-- RECORDS FOR THIS TASK --
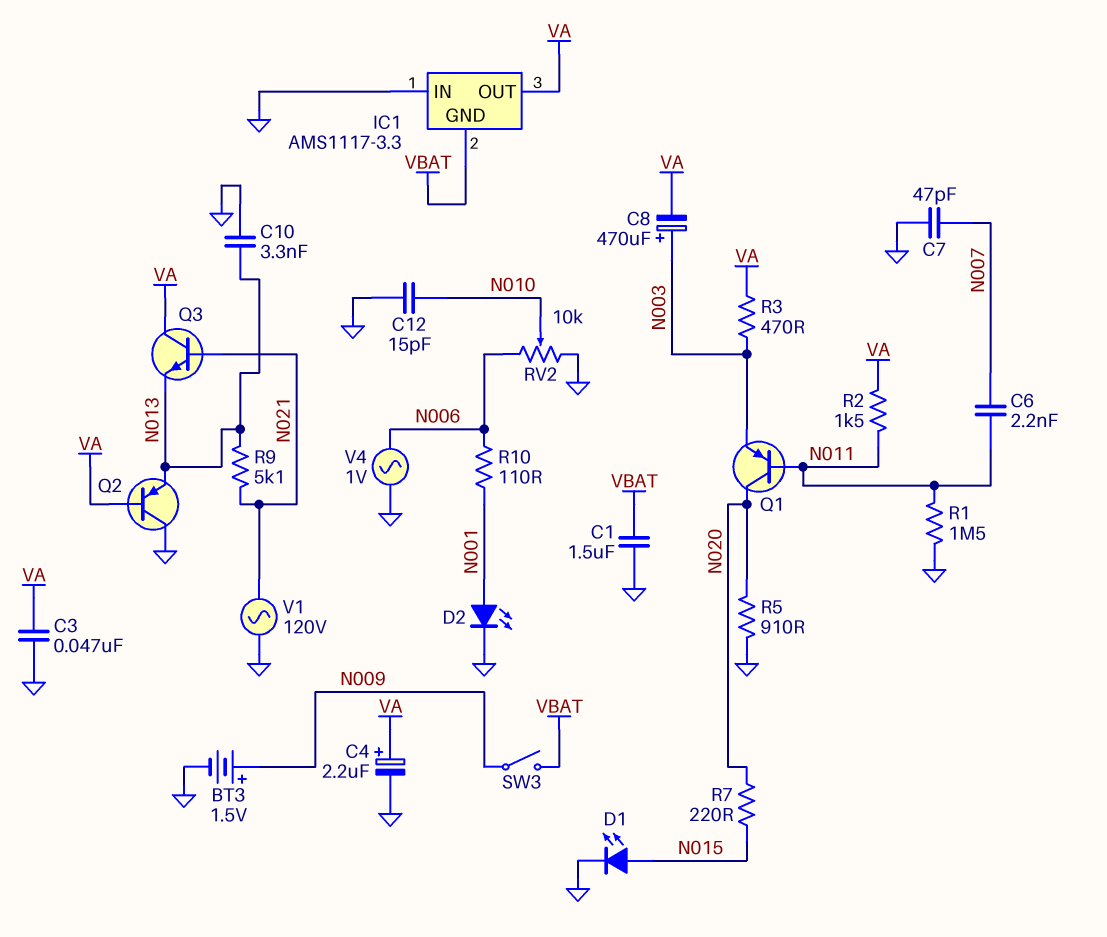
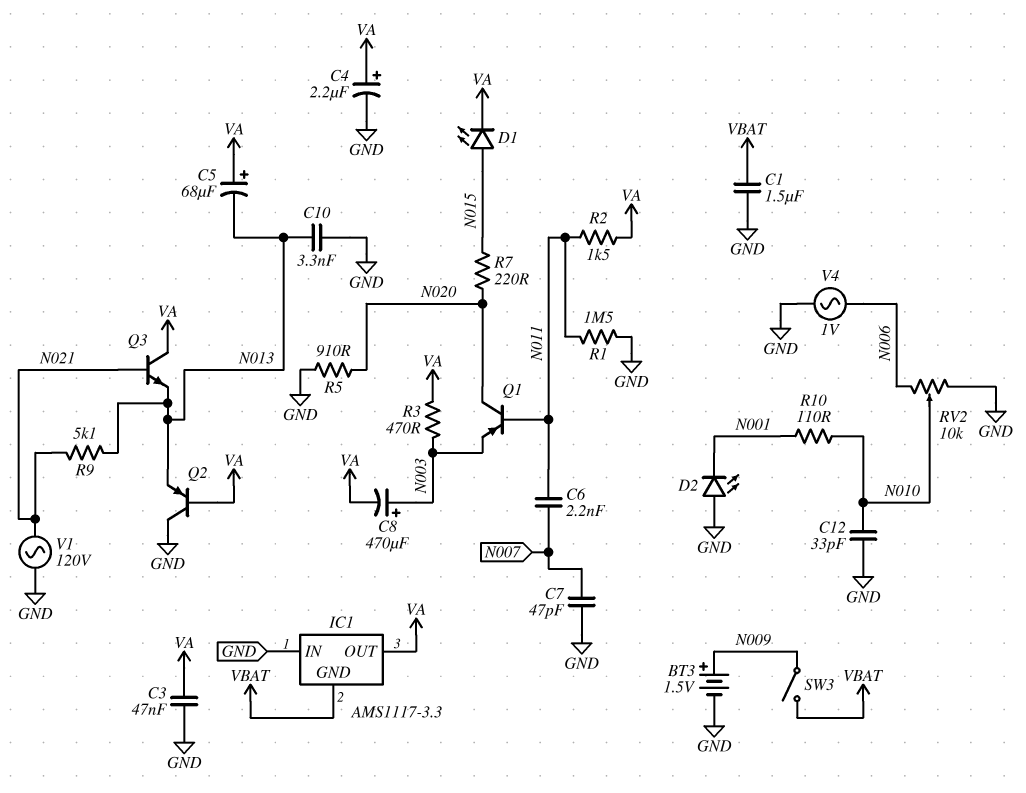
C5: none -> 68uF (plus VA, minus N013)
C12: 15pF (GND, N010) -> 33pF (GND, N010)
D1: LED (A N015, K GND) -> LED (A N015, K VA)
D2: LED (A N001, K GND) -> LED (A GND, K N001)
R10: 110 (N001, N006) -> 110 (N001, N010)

-- YOUR OBJECTIVE --
Up to and including the last line of the records above, print exactly every line from the one that contains "D1: LED (A N015, K GND) -> LED (A N015, K VA)" onward.

-- TASK OUTPUT --
D1: LED (A N015, K GND) -> LED (A N015, K VA)
D2: LED (A N001, K GND) -> LED (A GND, K N001)
R10: 110 (N001, N006) -> 110 (N001, N010)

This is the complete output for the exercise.